_Extracted material:_
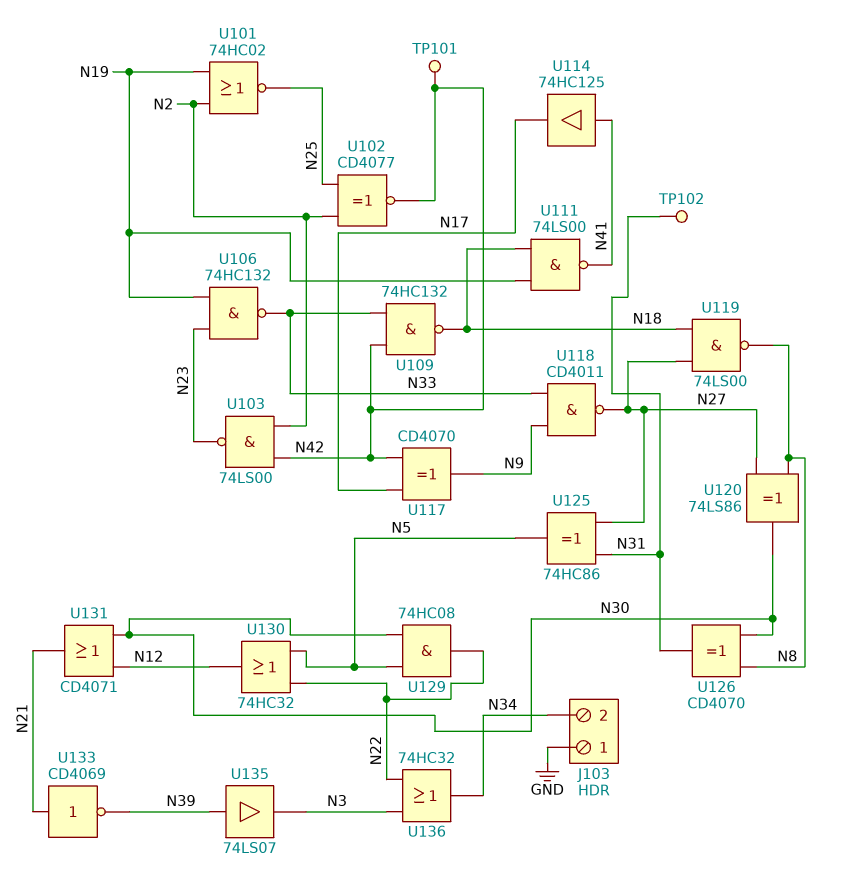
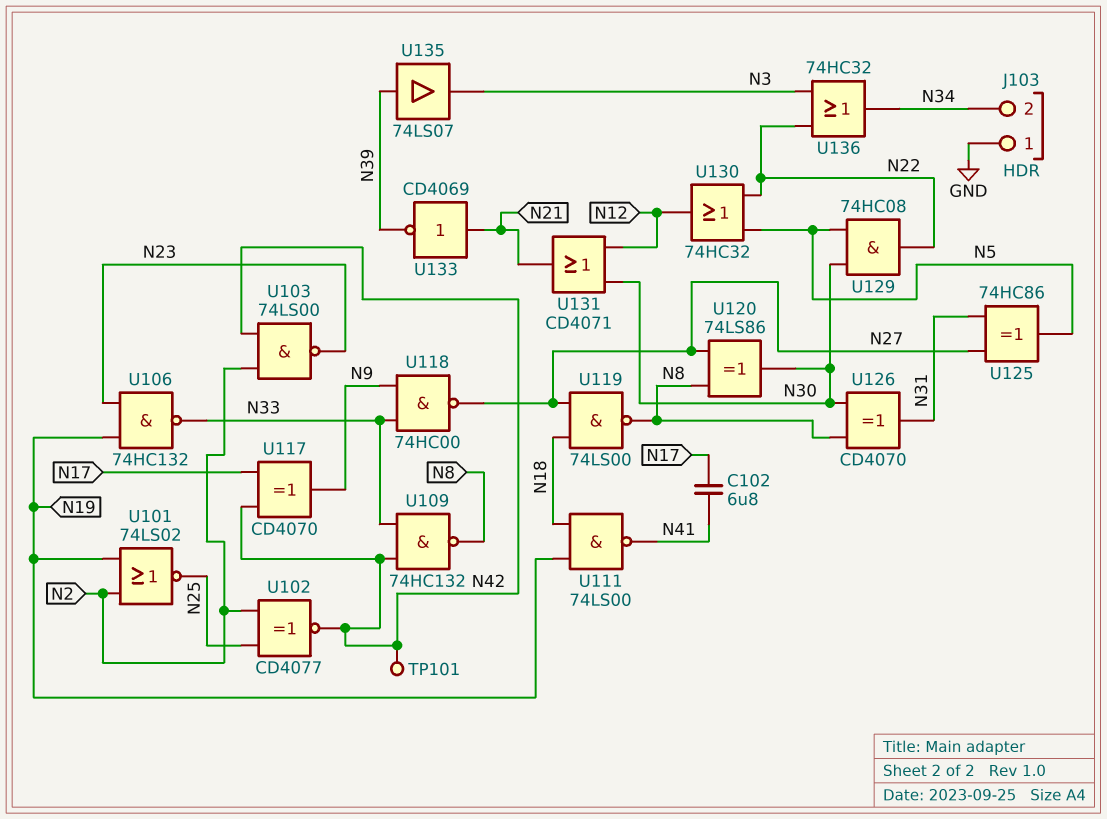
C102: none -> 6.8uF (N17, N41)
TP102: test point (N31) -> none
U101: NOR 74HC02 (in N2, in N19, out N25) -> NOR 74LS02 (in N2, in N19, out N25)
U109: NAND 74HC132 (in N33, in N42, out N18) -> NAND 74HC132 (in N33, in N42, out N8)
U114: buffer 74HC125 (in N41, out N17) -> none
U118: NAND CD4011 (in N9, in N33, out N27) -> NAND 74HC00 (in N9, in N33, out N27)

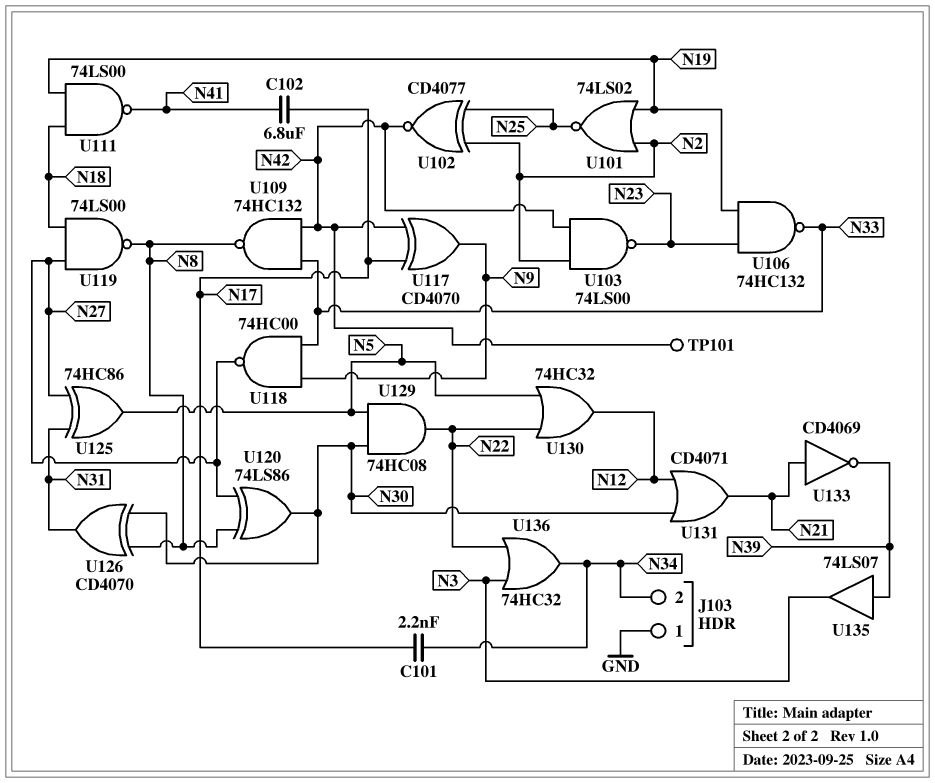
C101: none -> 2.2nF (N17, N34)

_Required work:_ Leave every picture out and return exactly the lines from the one holding "TP102: test point (N31) -> none" through the end of the records above, both ends included, and nothing more.

_Answer to this exercise:_
TP102: test point (N31) -> none
U101: NOR 74HC02 (in N2, in N19, out N25) -> NOR 74LS02 (in N2, in N19, out N25)
U109: NAND 74HC132 (in N33, in N42, out N18) -> NAND 74HC132 (in N33, in N42, out N8)
U114: buffer 74HC125 (in N41, out N17) -> none
U118: NAND CD4011 (in N9, in N33, out N27) -> NAND 74HC00 (in N9, in N33, out N27)

C101: none -> 2.2nF (N17, N34)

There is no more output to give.